§ **TASK TO CARRY OUT**
Find every line in the data that contains the word "MATRIX". Return each of those lines.

§ **DATA FOR THIS EXERCISE**
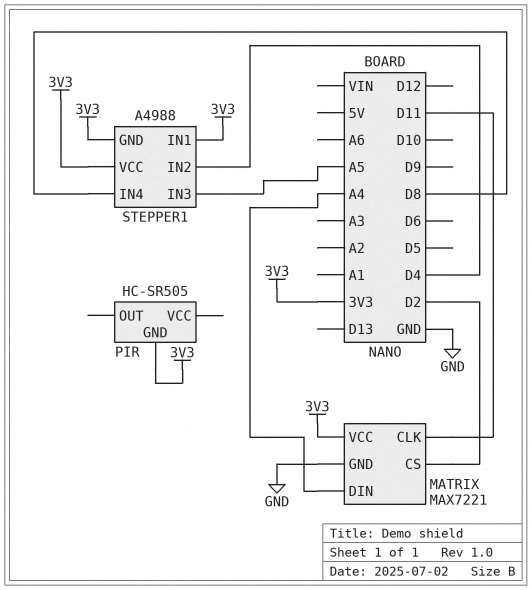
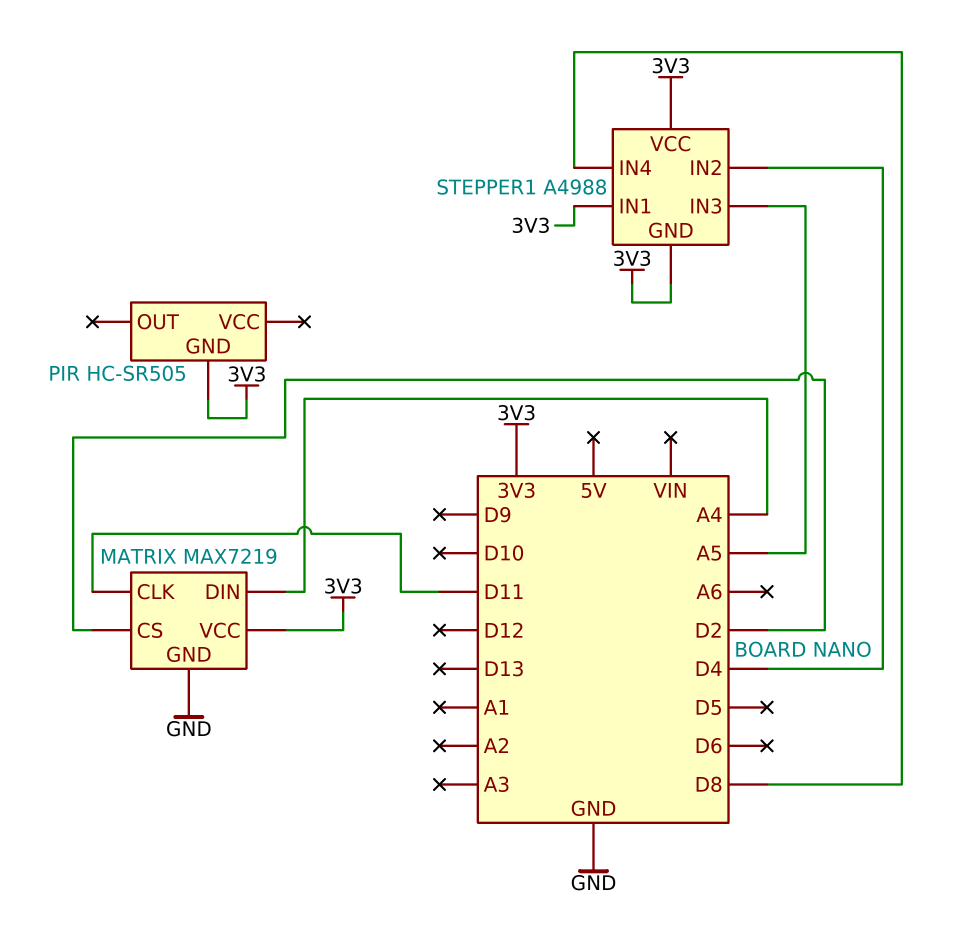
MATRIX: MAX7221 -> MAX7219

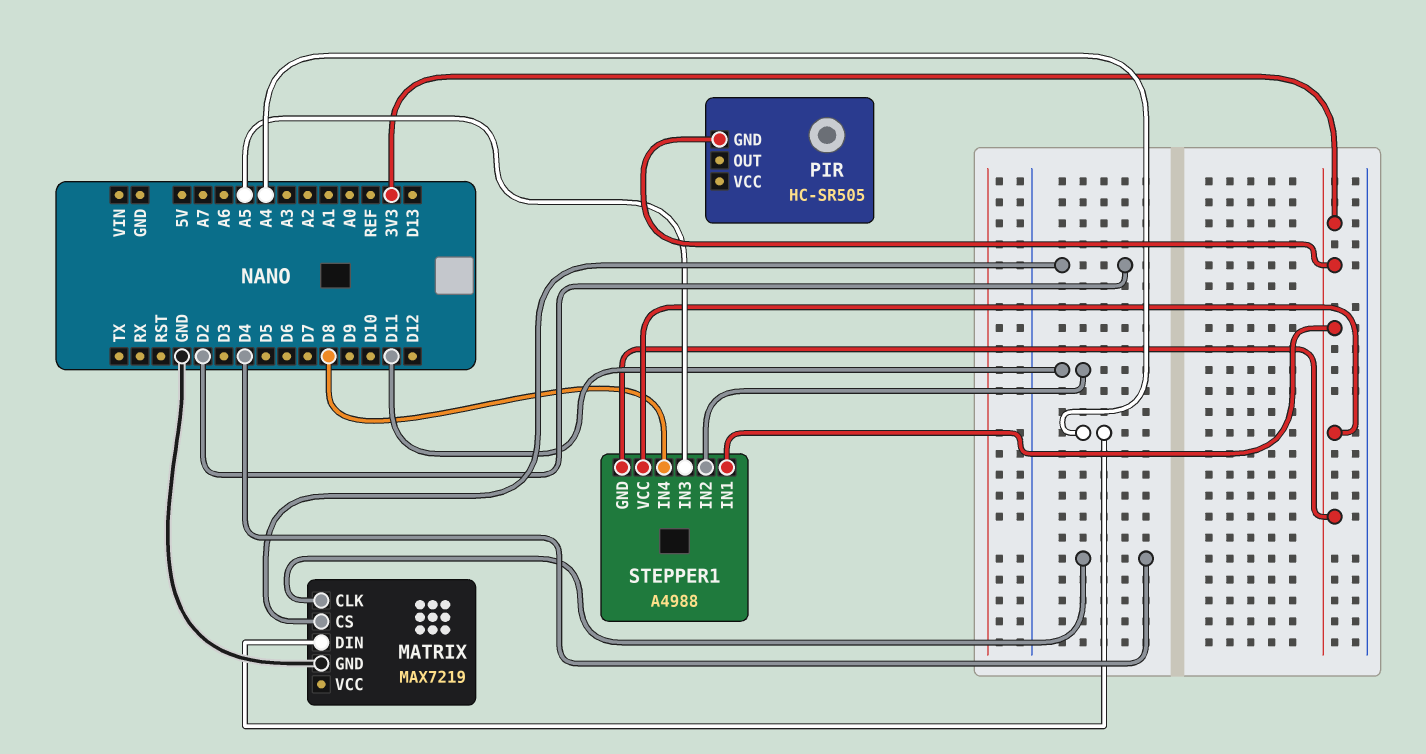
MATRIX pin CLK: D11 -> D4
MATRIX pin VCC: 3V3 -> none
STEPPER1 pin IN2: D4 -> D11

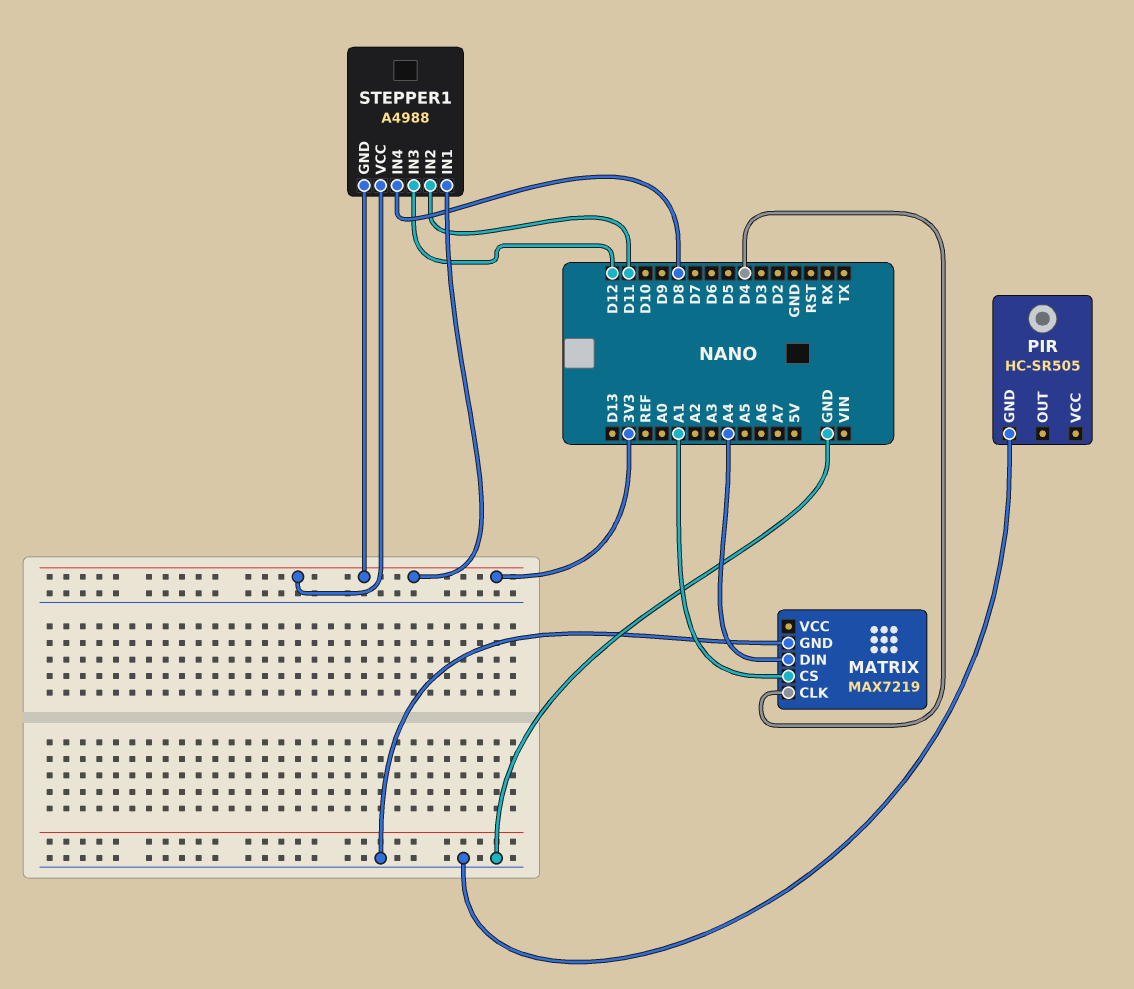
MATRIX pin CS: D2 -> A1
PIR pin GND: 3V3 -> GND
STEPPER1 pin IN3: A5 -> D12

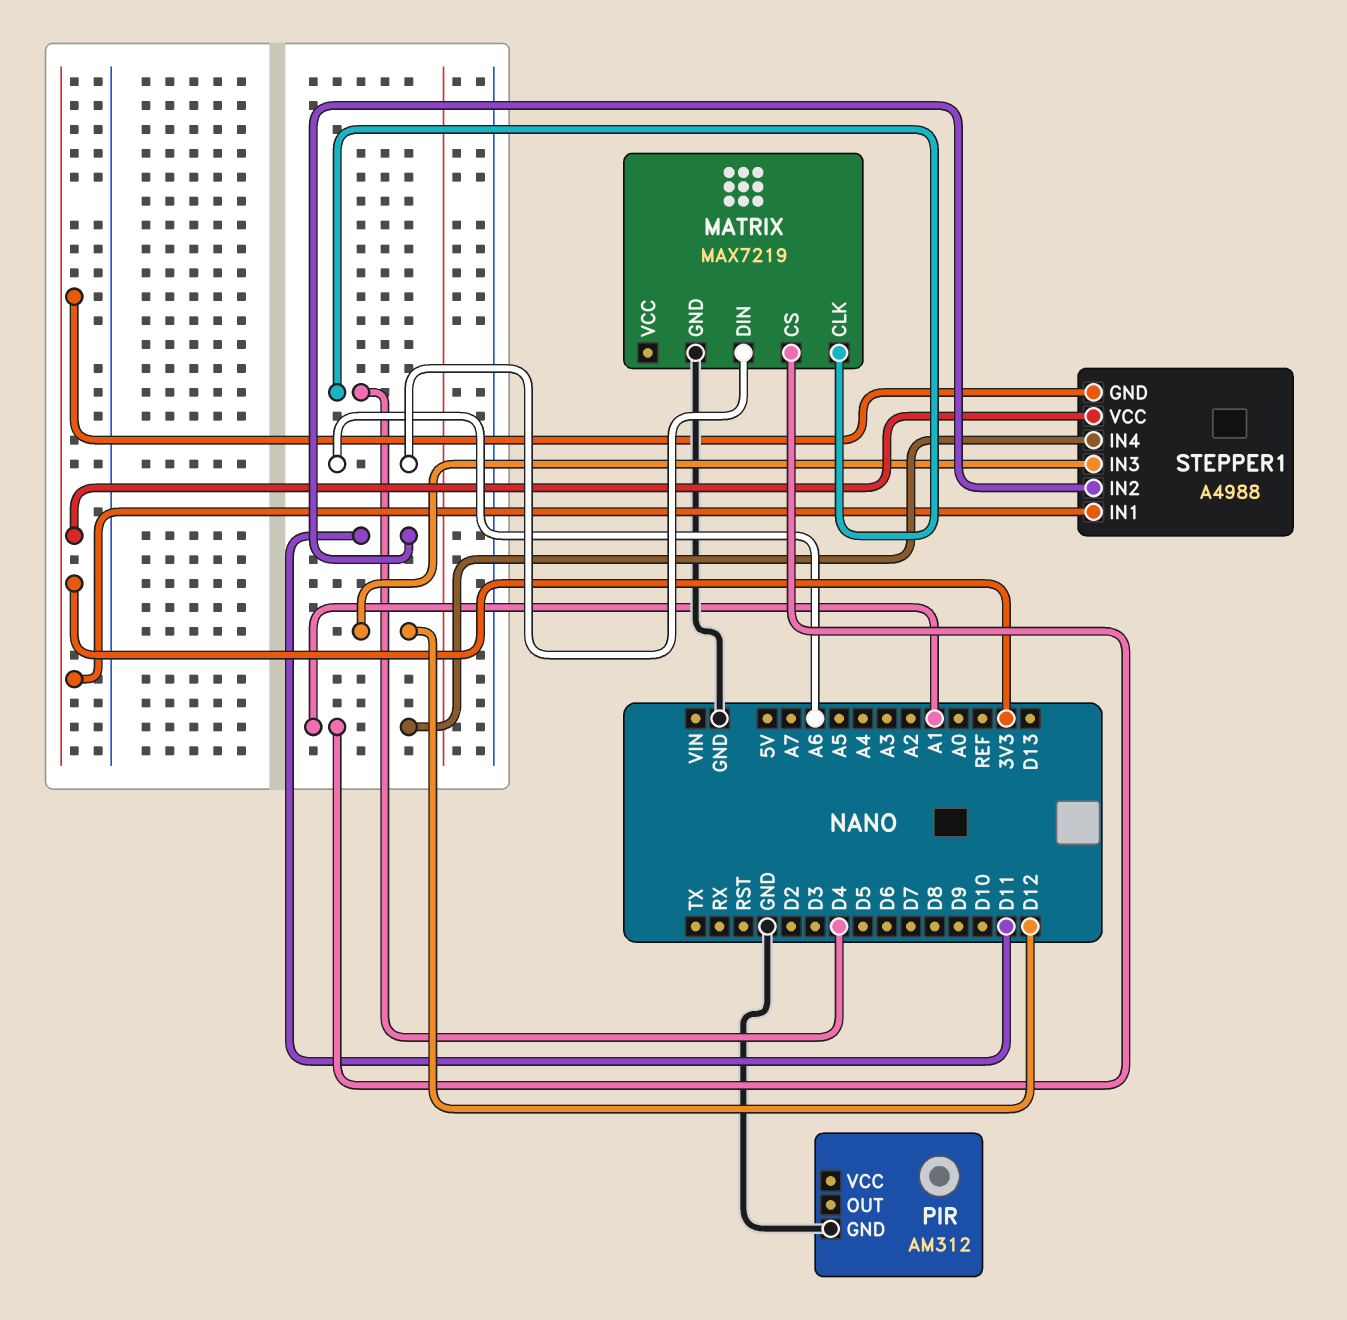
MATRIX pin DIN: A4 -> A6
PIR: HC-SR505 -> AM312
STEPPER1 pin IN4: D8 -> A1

§ **RESPONSE**
MATRIX: MAX7221 -> MAX7219
MATRIX pin CLK: D11 -> D4
MATRIX pin VCC: 3V3 -> none
MATRIX pin CS: D2 -> A1
MATRIX pin DIN: A4 -> A6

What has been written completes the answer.